TASK PROMPT: Please write out word for word the opening lines of the material, including the line with "red gift: [194,271,267,345]" as the last.
DATA EXTRACT Block Start
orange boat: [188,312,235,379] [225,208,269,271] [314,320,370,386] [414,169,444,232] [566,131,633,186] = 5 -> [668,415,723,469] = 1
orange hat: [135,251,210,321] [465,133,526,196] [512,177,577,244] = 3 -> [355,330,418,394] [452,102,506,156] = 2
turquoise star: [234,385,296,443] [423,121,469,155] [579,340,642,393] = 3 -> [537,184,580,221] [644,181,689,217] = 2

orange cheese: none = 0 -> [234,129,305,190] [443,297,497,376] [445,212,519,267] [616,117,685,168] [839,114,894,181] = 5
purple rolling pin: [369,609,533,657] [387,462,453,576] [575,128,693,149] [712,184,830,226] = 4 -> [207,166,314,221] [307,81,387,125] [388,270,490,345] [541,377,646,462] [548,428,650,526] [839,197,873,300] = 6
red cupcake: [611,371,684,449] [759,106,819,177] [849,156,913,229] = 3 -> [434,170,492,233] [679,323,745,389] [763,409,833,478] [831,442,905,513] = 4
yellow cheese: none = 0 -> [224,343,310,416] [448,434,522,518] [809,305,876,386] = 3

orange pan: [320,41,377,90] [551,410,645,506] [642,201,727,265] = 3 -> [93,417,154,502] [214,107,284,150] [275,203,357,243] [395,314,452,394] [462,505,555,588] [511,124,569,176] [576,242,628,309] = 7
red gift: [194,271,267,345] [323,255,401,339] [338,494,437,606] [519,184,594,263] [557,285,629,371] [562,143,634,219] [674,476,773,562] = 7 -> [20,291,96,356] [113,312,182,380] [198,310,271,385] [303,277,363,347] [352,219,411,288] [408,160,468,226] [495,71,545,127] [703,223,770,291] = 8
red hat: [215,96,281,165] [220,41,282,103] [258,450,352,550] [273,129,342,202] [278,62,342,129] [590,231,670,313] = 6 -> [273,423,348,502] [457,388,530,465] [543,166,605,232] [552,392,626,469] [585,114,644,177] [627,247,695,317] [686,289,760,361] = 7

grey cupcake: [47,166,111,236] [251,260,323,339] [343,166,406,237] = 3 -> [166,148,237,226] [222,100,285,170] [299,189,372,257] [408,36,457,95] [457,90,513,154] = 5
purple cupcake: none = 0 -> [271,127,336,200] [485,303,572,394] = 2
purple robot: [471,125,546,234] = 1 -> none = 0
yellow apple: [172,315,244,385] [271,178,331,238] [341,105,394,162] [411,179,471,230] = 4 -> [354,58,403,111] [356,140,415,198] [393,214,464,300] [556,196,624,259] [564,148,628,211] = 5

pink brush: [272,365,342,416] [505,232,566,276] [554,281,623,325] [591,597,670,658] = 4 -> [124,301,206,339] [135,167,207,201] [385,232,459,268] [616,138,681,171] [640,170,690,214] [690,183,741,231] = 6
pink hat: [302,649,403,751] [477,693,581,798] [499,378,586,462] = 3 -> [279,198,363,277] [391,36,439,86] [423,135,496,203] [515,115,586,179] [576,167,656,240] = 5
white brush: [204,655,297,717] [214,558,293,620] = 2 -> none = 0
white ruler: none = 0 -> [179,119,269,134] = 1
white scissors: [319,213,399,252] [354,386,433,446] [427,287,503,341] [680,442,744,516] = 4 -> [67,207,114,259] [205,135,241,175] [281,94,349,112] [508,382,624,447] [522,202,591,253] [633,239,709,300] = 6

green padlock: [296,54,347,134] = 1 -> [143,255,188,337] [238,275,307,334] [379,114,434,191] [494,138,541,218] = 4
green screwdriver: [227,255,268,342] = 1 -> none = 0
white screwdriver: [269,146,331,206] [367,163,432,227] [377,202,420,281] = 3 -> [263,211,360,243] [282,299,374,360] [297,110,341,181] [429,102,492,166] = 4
DATA EXTRACT Block End
EXERCISE ANSWER:
orange boat: [188,312,235,379] [225,208,269,271] [314,320,370,386] [414,169,444,232] [566,131,633,186] = 5 -> [668,415,723,469] = 1
orange hat: [135,251,210,321] [465,133,526,196] [512,177,577,244] = 3 -> [355,330,418,394] [452,102,506,156] = 2
turquoise star: [234,385,296,443] [423,121,469,155] [579,340,642,393] = 3 -> [537,184,580,221] [644,181,689,217] = 2

orange cheese: none = 0 -> [234,129,305,190] [443,297,497,376] [445,212,519,267] [616,117,685,168] [839,114,894,181] = 5
purple rolling pin: [369,609,533,657] [387,462,453,576] [575,128,693,149] [712,184,830,226] = 4 -> [207,166,314,221] [307,81,387,125] [388,270,490,345] [541,377,646,462] [548,428,650,526] [839,197,873,300] = 6
red cupcake: [611,371,684,449] [759,106,819,177] [849,156,913,229] = 3 -> [434,170,492,233] [679,323,745,389] [763,409,833,478] [831,442,905,513] = 4
yellow cheese: none = 0 -> [224,343,310,416] [448,434,522,518] [809,305,876,386] = 3

orange pan: [320,41,377,90] [551,410,645,506] [642,201,727,265] = 3 -> [93,417,154,502] [214,107,284,150] [275,203,357,243] [395,314,452,394] [462,505,555,588] [511,124,569,176] [576,242,628,309] = 7
red gift: [194,271,267,345] [323,255,401,339] [338,494,437,606] [519,184,594,263] [557,285,629,371] [562,143,634,219] [674,476,773,562] = 7 -> [20,291,96,356] [113,312,182,380] [198,310,271,385] [303,277,363,347] [352,219,411,288] [408,160,468,226] [495,71,545,127] [703,223,770,291] = 8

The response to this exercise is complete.